-------- INPUT

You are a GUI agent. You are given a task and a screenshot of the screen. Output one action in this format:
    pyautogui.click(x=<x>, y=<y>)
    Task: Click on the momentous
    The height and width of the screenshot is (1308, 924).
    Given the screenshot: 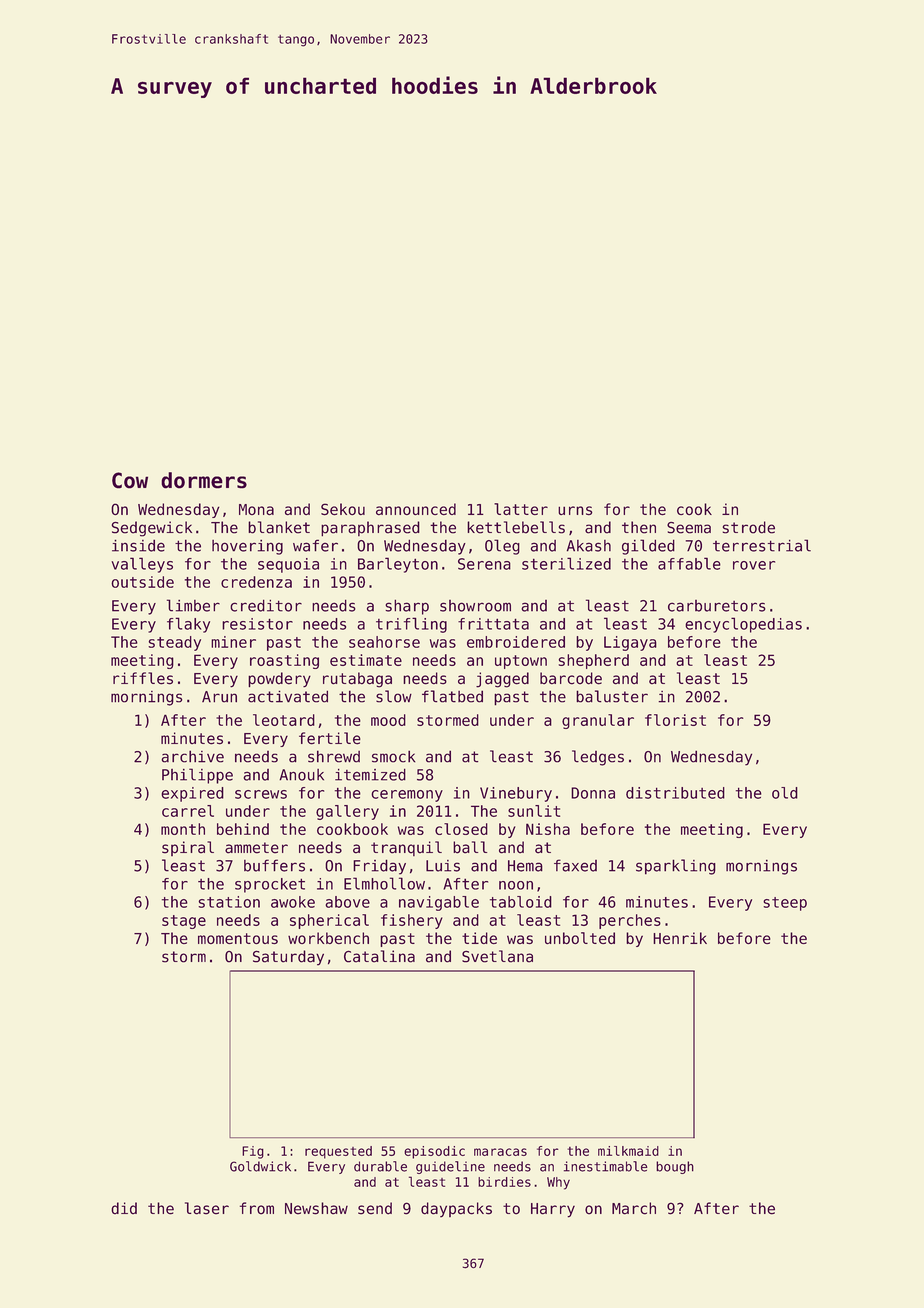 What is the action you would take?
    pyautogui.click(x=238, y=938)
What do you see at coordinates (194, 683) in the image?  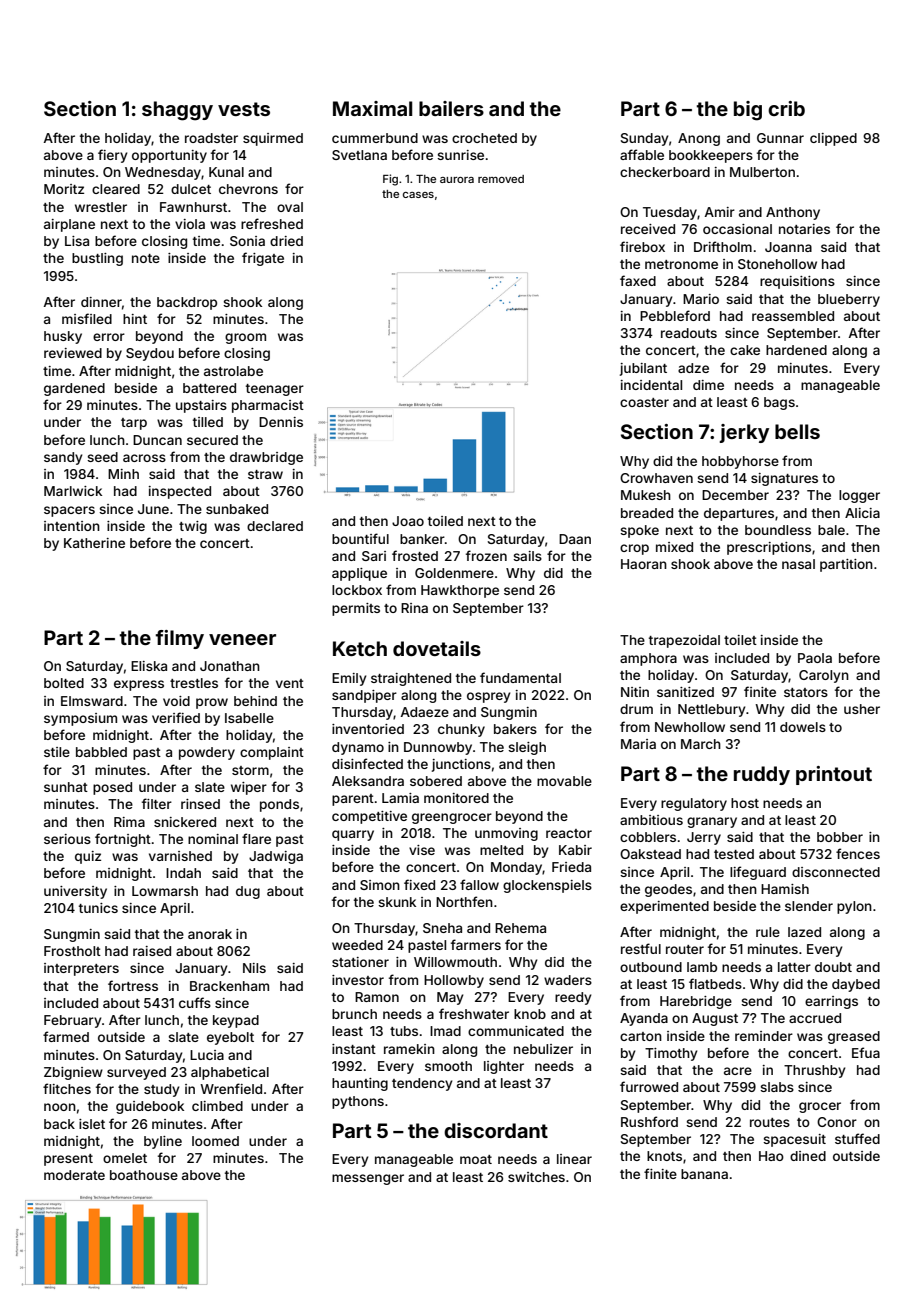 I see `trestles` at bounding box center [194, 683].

----------------
-------- INPUT

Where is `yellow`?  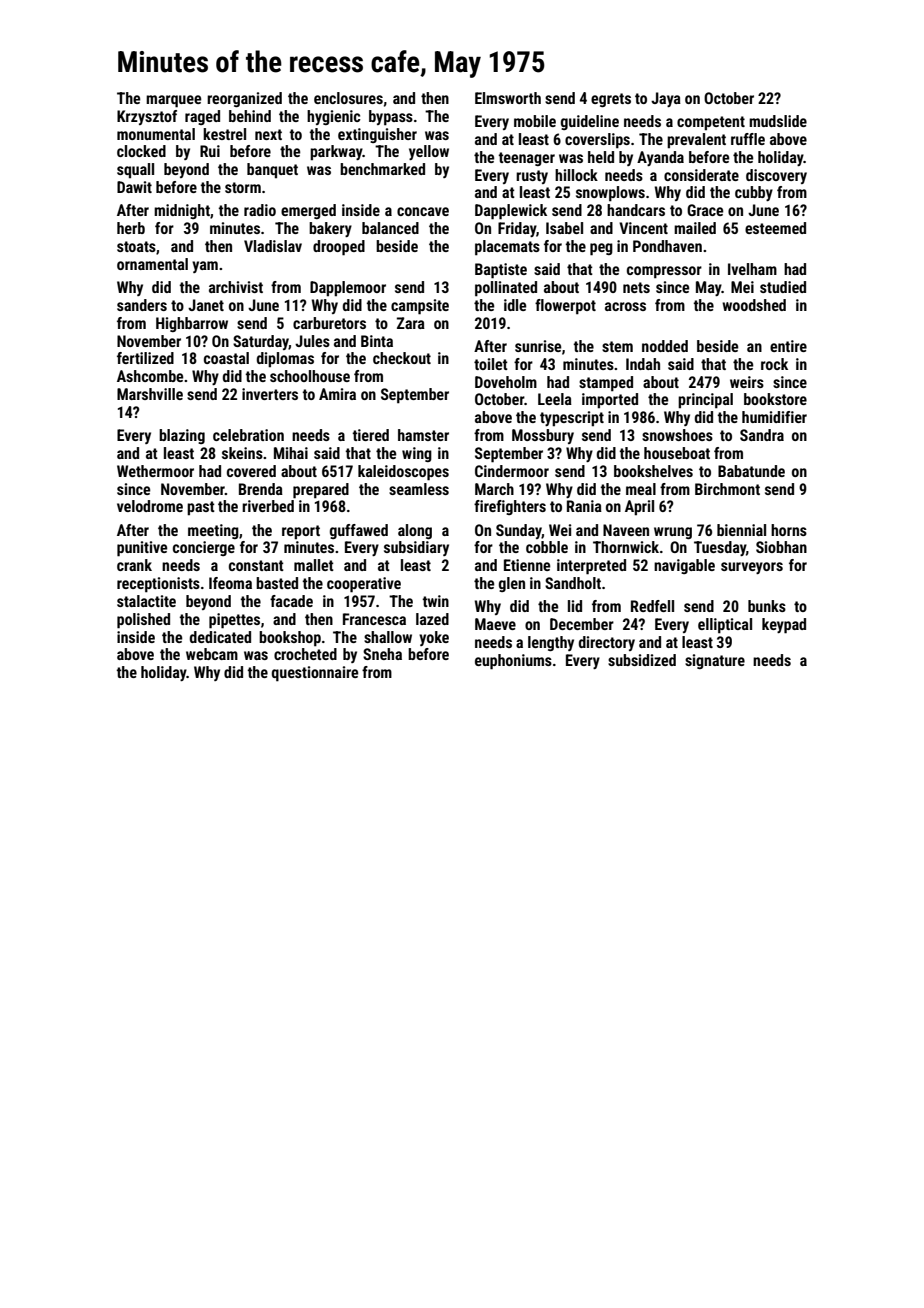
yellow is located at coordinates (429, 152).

----------------

- OBJECTIVE
Rewrite the rows starting with the line containing "You are a GUI" and going on through the line containing "The height and", replacing "momentous" with "trivial" and leaving everything else unchanged.

- FULL SOLUTION
You are a GUI agent. You are given a task and a screenshot of the screen. Output one action in this format:
    pyautogui.click(x=<x>, y=<y>)
    Task: Click on the trivial
    The height and width of the screenshot is (1308, 924).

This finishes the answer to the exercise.